═══ INFORMATION SUPPLIED

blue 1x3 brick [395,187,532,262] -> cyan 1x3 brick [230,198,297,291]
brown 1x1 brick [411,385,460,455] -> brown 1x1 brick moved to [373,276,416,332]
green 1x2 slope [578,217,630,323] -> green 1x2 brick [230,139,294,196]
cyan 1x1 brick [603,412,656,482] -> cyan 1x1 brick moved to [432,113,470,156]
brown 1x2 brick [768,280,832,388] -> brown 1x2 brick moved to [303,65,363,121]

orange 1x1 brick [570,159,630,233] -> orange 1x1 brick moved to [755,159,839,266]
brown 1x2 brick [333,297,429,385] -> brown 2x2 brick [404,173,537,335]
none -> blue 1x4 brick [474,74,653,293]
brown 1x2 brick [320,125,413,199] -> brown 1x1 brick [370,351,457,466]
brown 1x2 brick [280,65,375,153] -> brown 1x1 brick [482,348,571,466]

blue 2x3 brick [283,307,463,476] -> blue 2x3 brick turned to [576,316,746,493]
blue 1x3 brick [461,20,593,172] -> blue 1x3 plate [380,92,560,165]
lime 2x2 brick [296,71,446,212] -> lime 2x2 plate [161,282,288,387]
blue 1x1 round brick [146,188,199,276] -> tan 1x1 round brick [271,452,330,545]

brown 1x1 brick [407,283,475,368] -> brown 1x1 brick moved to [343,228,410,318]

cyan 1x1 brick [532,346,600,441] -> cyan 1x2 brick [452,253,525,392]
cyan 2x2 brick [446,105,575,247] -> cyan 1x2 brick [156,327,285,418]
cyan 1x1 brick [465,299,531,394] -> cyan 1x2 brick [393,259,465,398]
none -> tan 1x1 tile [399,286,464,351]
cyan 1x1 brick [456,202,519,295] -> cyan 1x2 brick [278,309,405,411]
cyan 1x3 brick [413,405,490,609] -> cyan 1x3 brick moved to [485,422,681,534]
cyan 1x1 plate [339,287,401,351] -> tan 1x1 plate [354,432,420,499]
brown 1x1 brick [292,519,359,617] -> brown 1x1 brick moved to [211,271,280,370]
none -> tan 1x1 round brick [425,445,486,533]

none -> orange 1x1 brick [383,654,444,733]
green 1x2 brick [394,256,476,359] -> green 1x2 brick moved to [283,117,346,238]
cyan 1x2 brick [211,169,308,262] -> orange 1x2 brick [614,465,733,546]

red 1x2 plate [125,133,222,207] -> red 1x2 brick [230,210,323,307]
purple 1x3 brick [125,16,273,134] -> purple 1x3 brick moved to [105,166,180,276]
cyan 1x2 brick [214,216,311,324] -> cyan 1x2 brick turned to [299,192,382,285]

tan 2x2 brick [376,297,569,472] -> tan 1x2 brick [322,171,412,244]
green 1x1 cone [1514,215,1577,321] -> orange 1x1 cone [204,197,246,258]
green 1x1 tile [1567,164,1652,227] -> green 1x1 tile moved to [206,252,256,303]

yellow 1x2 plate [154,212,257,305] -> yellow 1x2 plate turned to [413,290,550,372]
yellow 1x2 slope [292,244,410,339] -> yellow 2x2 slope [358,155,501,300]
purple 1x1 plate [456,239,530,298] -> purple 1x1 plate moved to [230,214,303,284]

══════

▶ _EXERCISE INSTRUCTIONS_: Retype only this range exactly: the first line of the data through the line where "blue 1x1 round" appears.

▶ _PROBLEM SOLUTION_:
blue 1x3 brick [395,187,532,262] -> cyan 1x3 brick [230,198,297,291]
brown 1x1 brick [411,385,460,455] -> brown 1x1 brick moved to [373,276,416,332]
green 1x2 slope [578,217,630,323] -> green 1x2 brick [230,139,294,196]
cyan 1x1 brick [603,412,656,482] -> cyan 1x1 brick moved to [432,113,470,156]
brown 1x2 brick [768,280,832,388] -> brown 1x2 brick moved to [303,65,363,121]

orange 1x1 brick [570,159,630,233] -> orange 1x1 brick moved to [755,159,839,266]
brown 1x2 brick [333,297,429,385] -> brown 2x2 brick [404,173,537,335]
none -> blue 1x4 brick [474,74,653,293]
brown 1x2 brick [320,125,413,199] -> brown 1x1 brick [370,351,457,466]
brown 1x2 brick [280,65,375,153] -> brown 1x1 brick [482,348,571,466]

blue 2x3 brick [283,307,463,476] -> blue 2x3 brick turned to [576,316,746,493]
blue 1x3 brick [461,20,593,172] -> blue 1x3 plate [380,92,560,165]
lime 2x2 brick [296,71,446,212] -> lime 2x2 plate [161,282,288,387]
blue 1x1 round brick [146,188,199,276] -> tan 1x1 round brick [271,452,330,545]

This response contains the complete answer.